ÉNONCÉ
Présentez sous forme de liste JSON de chaînes, une chaîne par ligne et sans les lignes vides, les lignes des enregistrements allant de celle qui contient "From the cell" jusqu'à celle qui contient "Return (x, y)", toutes deux comprises. Omettez les images dans la réponse.

LIGNES
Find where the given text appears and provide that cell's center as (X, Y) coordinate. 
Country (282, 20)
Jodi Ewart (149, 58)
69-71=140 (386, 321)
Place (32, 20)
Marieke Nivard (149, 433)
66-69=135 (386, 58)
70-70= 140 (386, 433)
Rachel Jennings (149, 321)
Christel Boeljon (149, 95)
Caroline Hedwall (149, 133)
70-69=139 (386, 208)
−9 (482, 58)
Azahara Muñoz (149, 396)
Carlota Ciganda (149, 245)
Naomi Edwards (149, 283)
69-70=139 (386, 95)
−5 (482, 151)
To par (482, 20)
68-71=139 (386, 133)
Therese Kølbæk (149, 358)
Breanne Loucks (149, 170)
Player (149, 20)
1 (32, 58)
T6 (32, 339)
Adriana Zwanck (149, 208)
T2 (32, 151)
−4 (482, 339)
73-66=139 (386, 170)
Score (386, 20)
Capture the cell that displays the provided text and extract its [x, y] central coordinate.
--
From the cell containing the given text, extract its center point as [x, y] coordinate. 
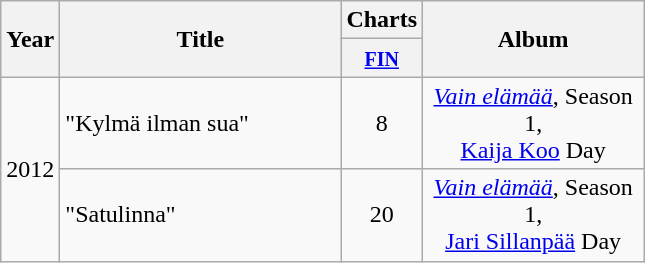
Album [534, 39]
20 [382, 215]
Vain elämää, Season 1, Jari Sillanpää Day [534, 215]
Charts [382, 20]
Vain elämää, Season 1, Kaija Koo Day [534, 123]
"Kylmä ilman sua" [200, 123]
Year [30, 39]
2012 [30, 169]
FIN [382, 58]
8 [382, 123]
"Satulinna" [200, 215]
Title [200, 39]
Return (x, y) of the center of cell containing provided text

SOLUTION
[
  "From the cell containing the given text, extract its center point as [x, y] coordinate. ",
  "Album [534, 39]",
  "20 [382, 215]",
  "Vain elämää, Season 1, Jari Sillanpää Day [534, 215]",
  "Charts [382, 20]",
  "Vain elämää, Season 1, Kaija Koo Day [534, 123]",
  "\"Kylmä ilman sua\" [200, 123]",
  "Year [30, 39]",
  "2012 [30, 169]",
  "FIN [382, 58]",
  "8 [382, 123]",
  "\"Satulinna\" [200, 215]",
  "Title [200, 39]",
  "Return (x, y) of the center of cell containing provided text"
]